---- Given data

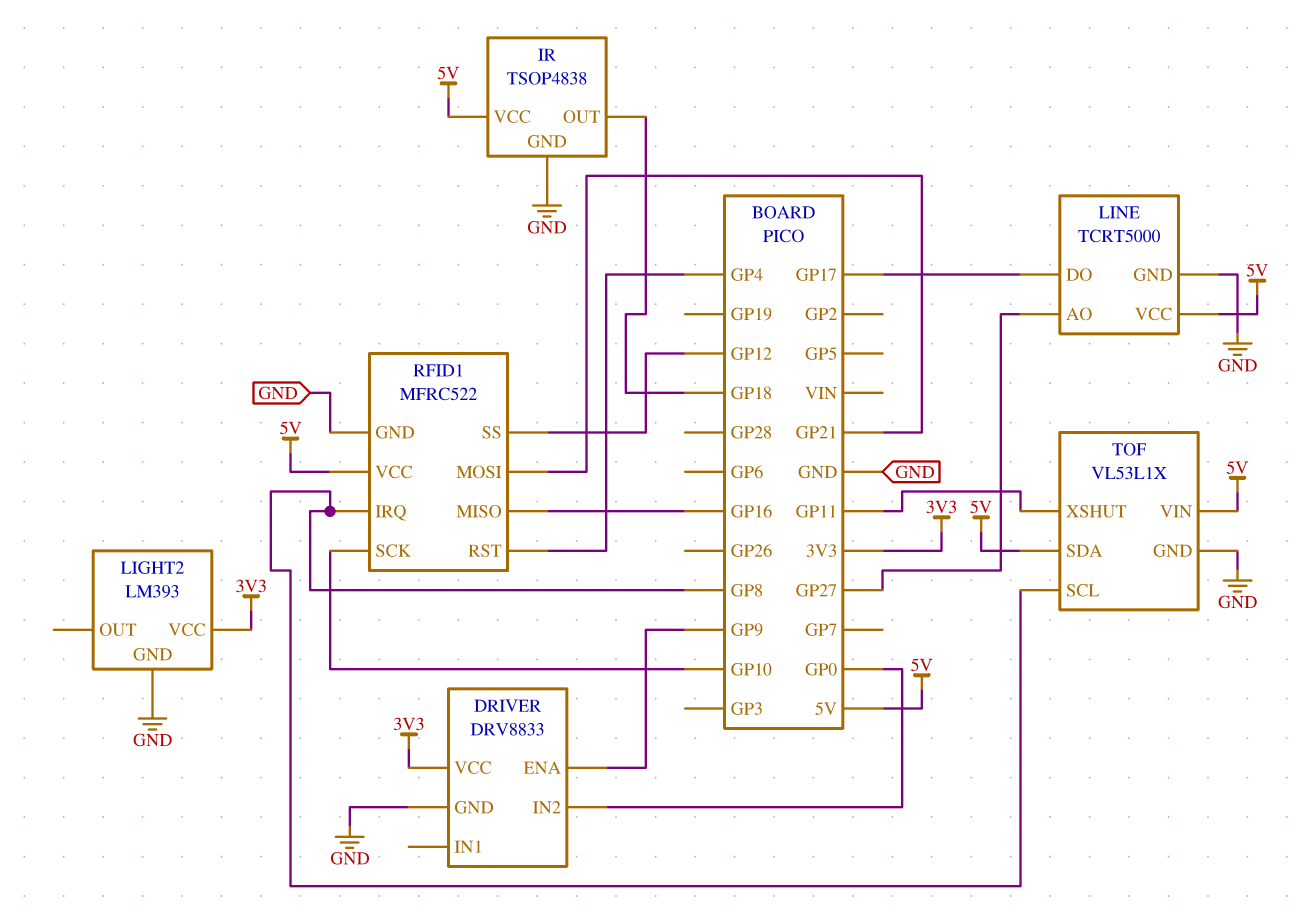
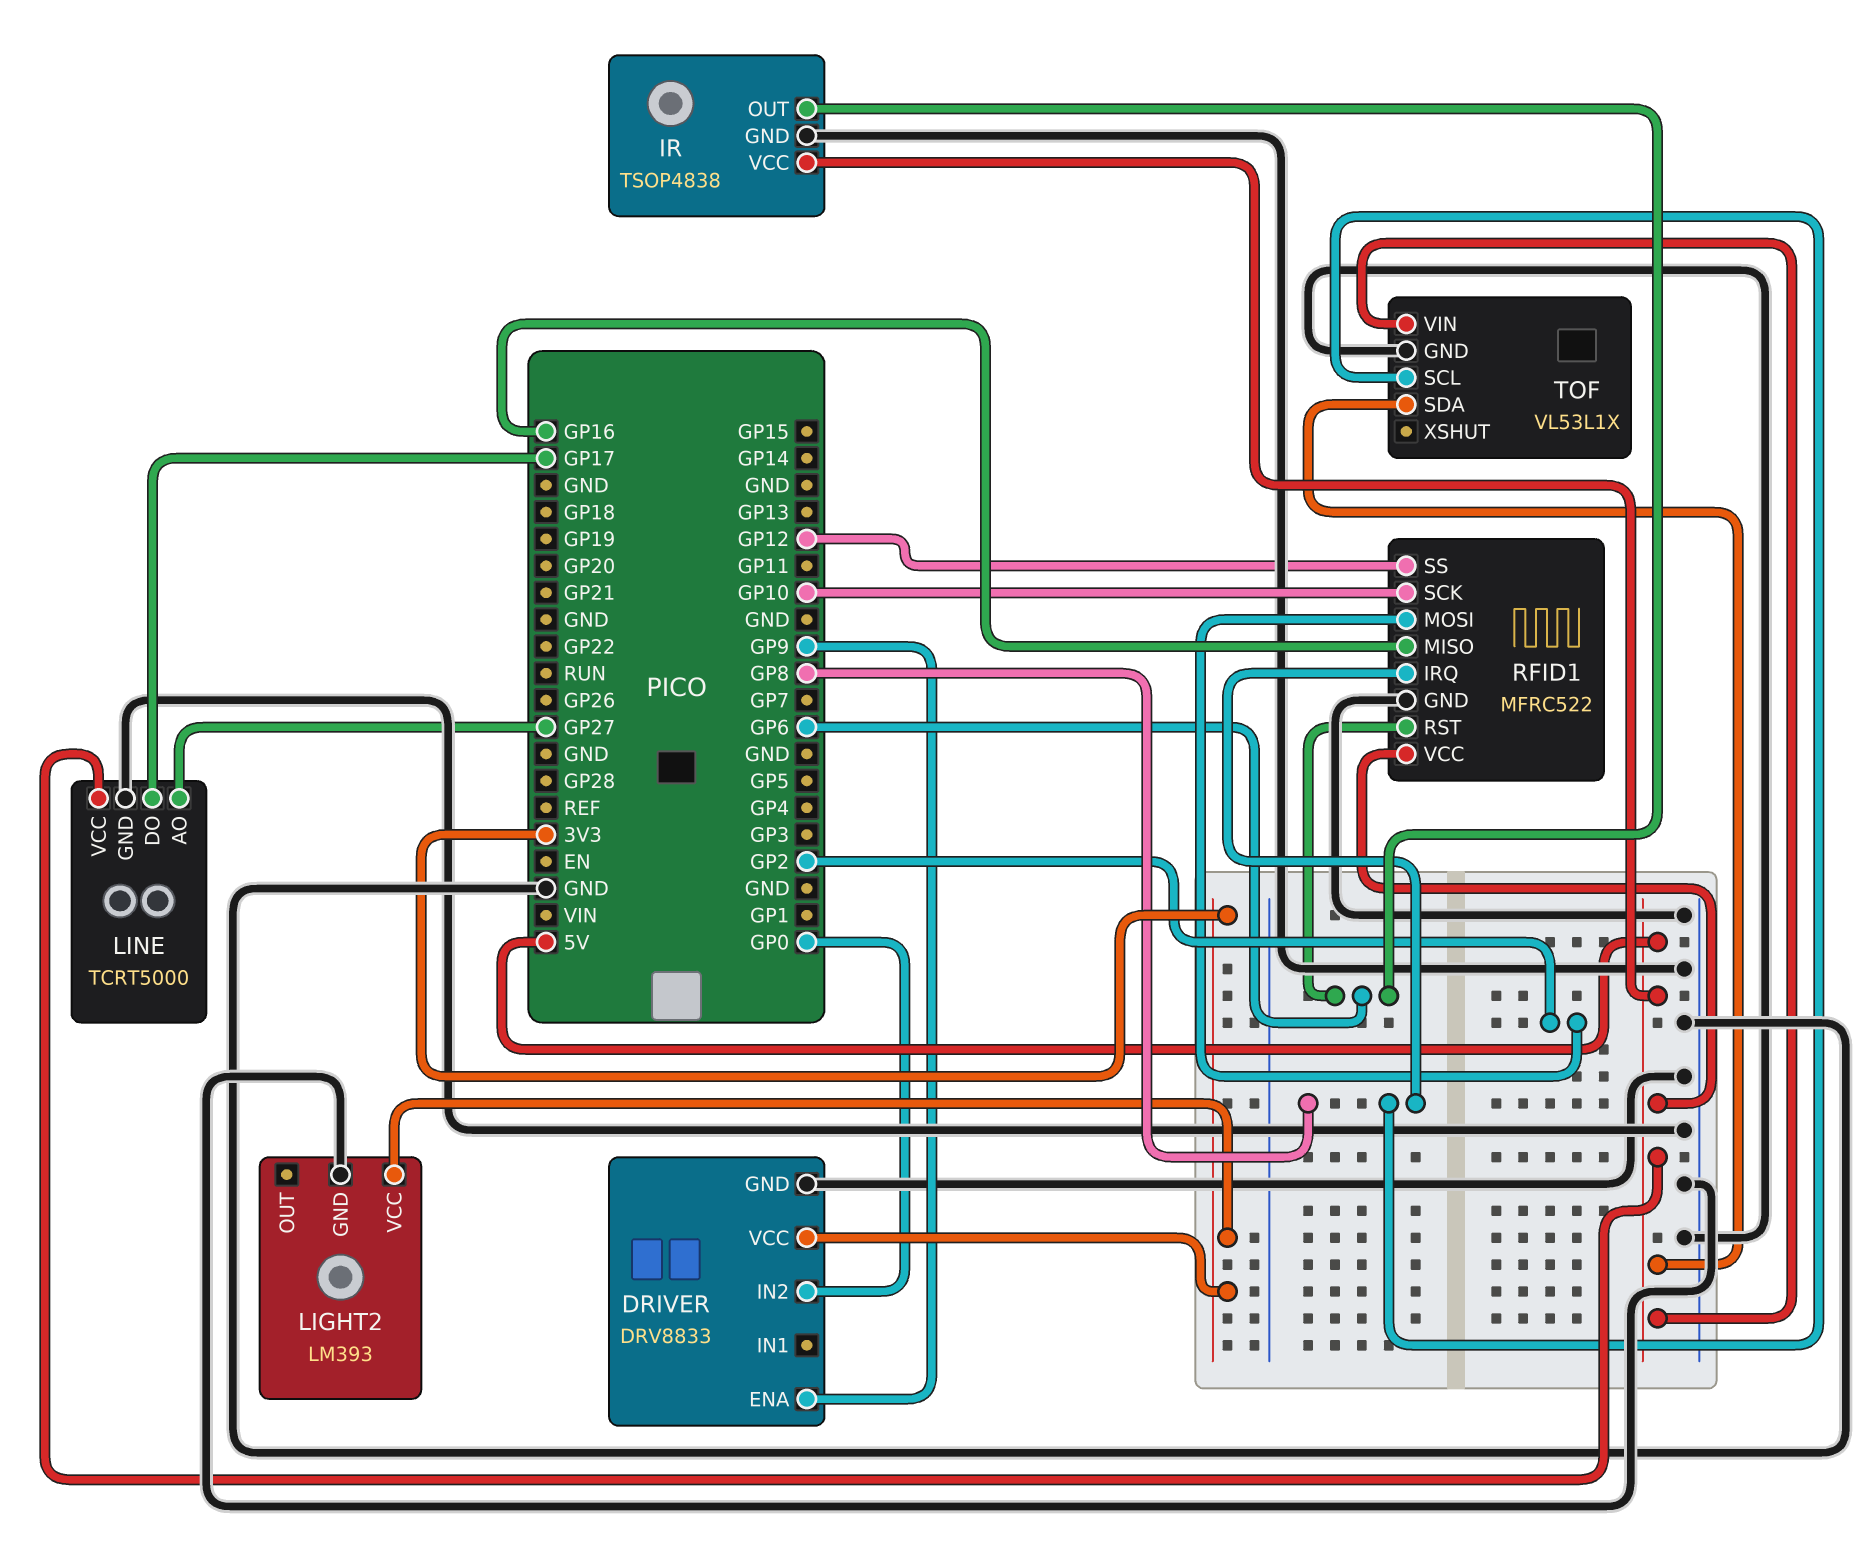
IR pin OUT: GP18 -> GP6
RFID1 pin MOSI: GP21 -> GP2
RFID1 pin RST: GP4 -> GP6
TOF pin XSHUT: GP11 -> none

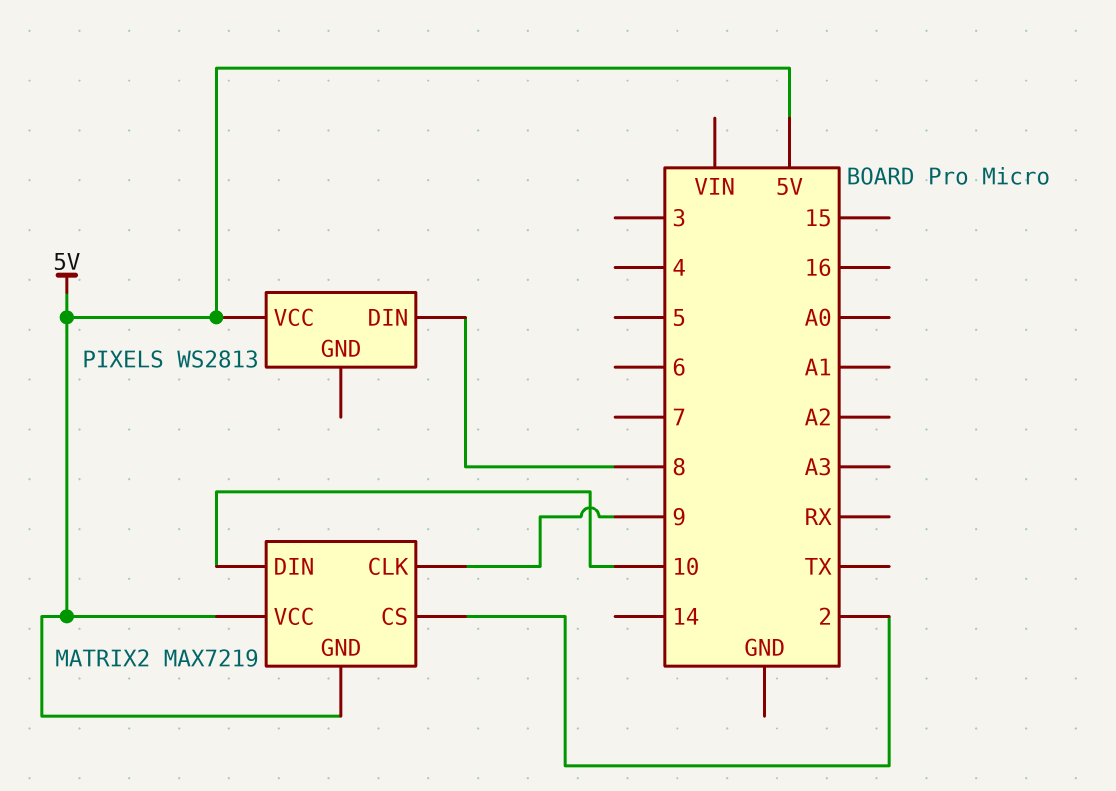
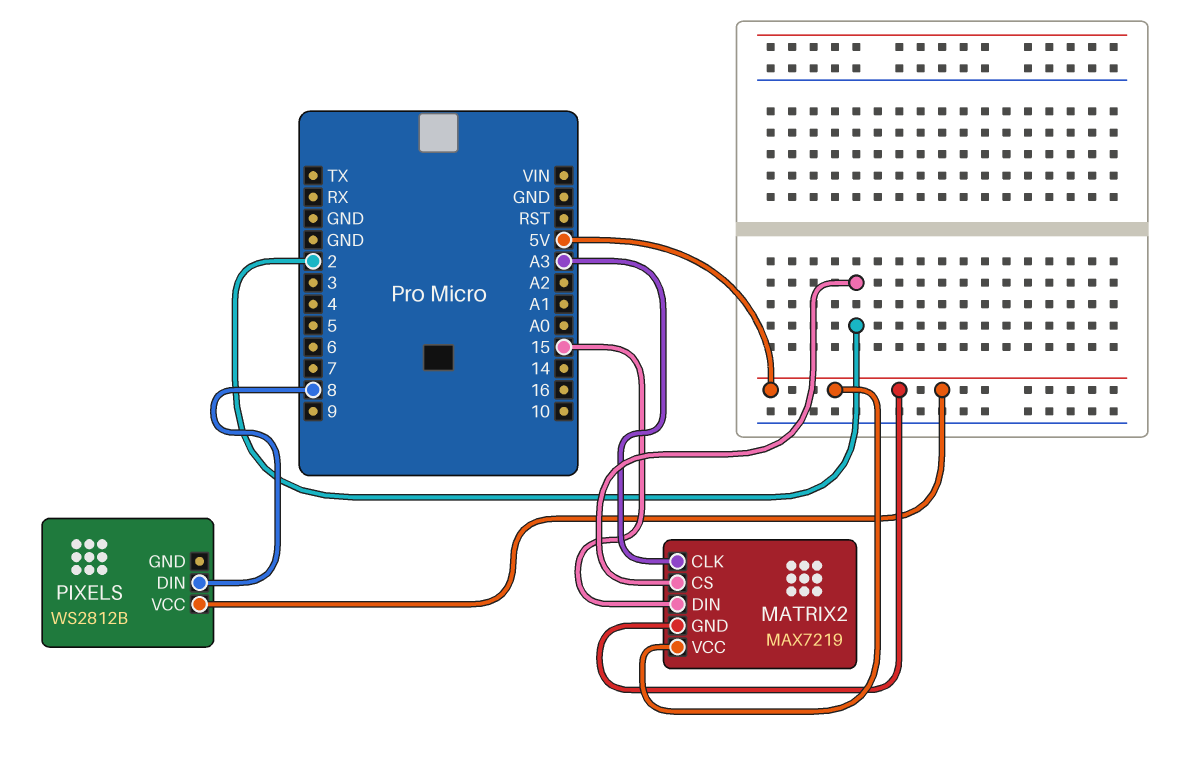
MATRIX2 pin CLK: 9 -> A3
MATRIX2 pin DIN: 10 -> 15
PIXELS: WS2813 -> WS2812B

--------

What is required:
Leaving the pictures aside, write out the entries above exactly.

Result of this exercise:
IR pin OUT: GP18 -> GP6
RFID1 pin MOSI: GP21 -> GP2
RFID1 pin RST: GP4 -> GP6
TOF pin XSHUT: GP11 -> none

MATRIX2 pin CLK: 9 -> A3
MATRIX2 pin DIN: 10 -> 15
PIXELS: WS2813 -> WS2812B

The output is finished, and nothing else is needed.